[Data entries]
-=-=-

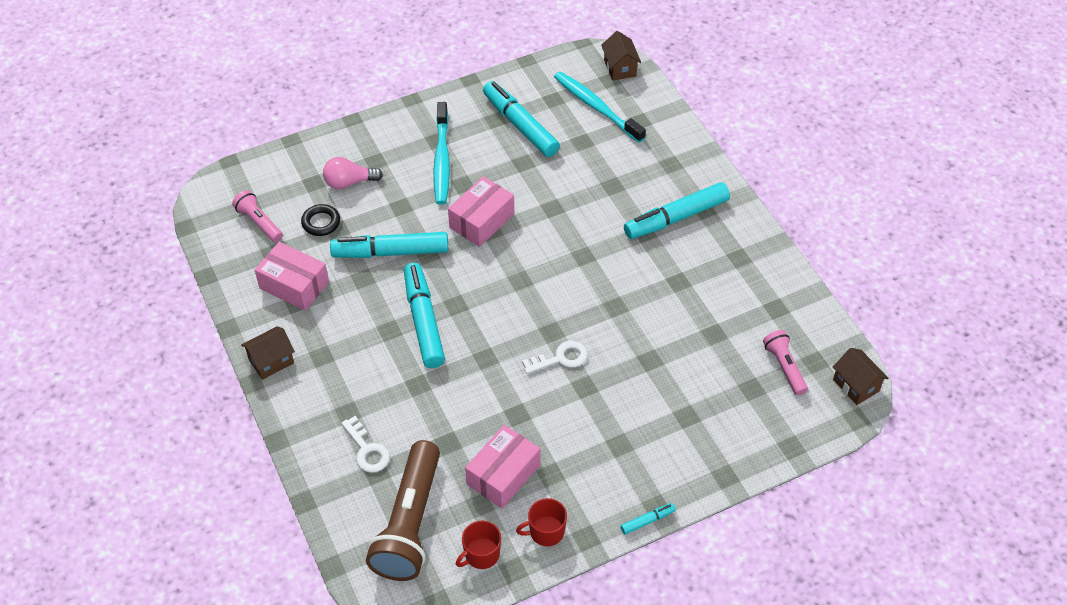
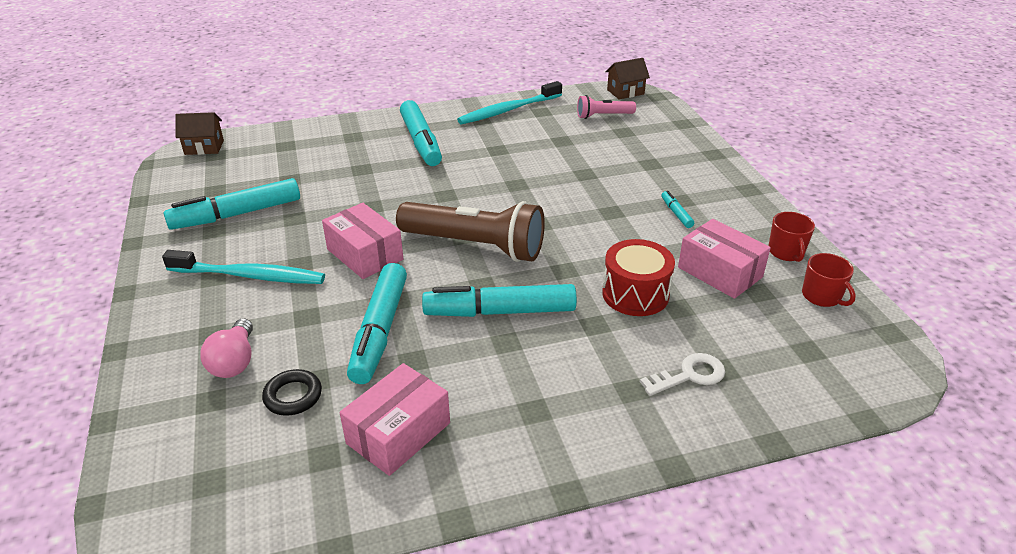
camera: 80 degrees left, 15 degrees down
(259, 222) = (254, 470): pink flashlight -> none
(271, 361) = (532, 468): brown house -> none
(409, 523) = (791, 346): brown flashlight -> brown flashlight (475, 246)
(461, 411) = (635, 294): none -> red drum
(560, 358) = (574, 222): white key -> none
(596, 107) = (247, 166): turquoise toothbrush -> turquoise toothbrush (508, 110)
(647, 521) = (764, 195): turquoise marker -> turquoise marker (676, 213)

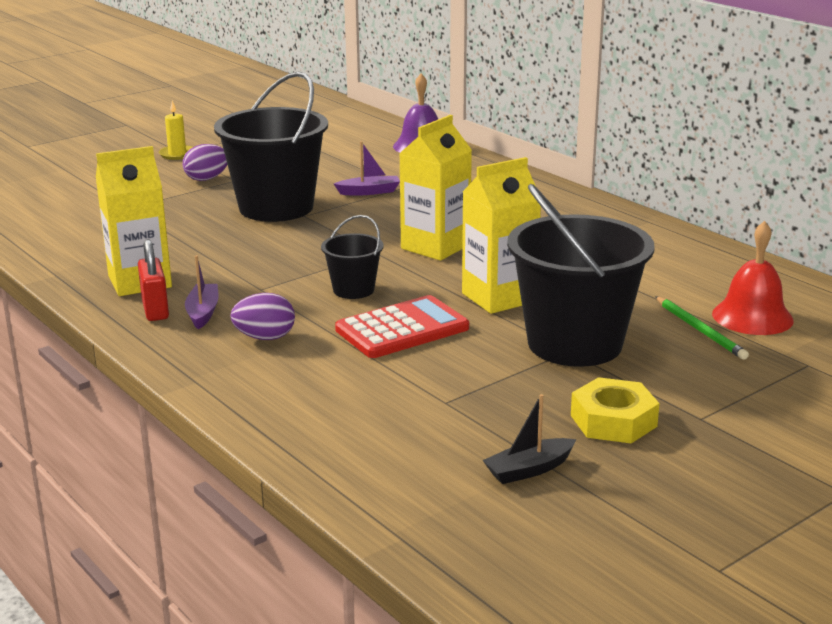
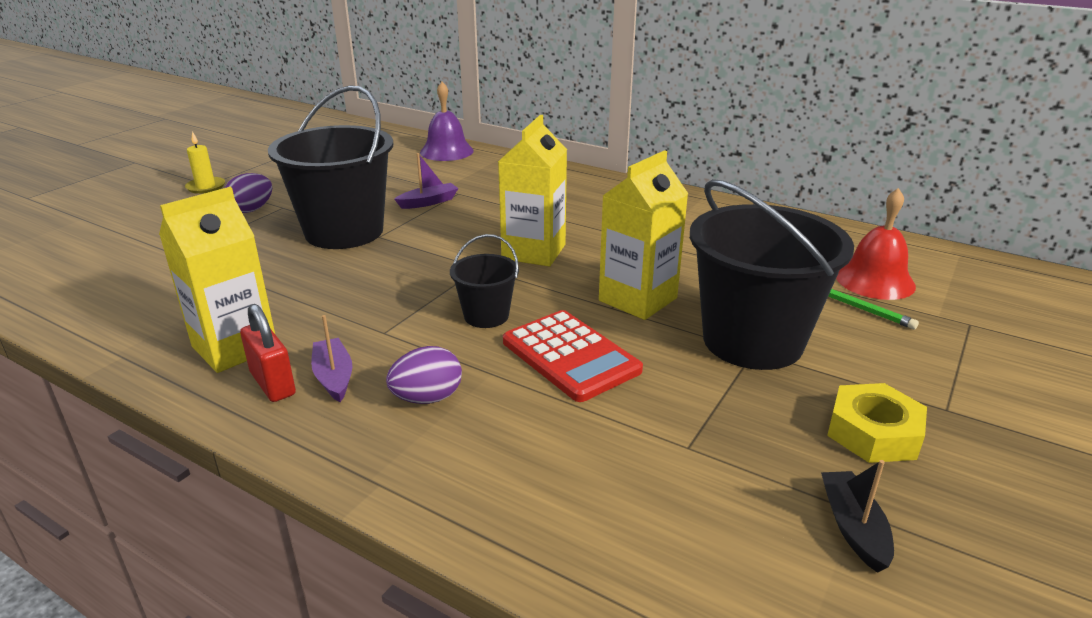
camera: 20 degrees left, 5 degrees up
(402, 329) = (570, 356): red calculator -> red calculator turned 105 degrees clockwise
(529, 470) = (853, 527): black boat -> black boat turned 135 degrees clockwise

-=-=-

All that is needed is a number: how many lines in the data above contain the string "brown".

2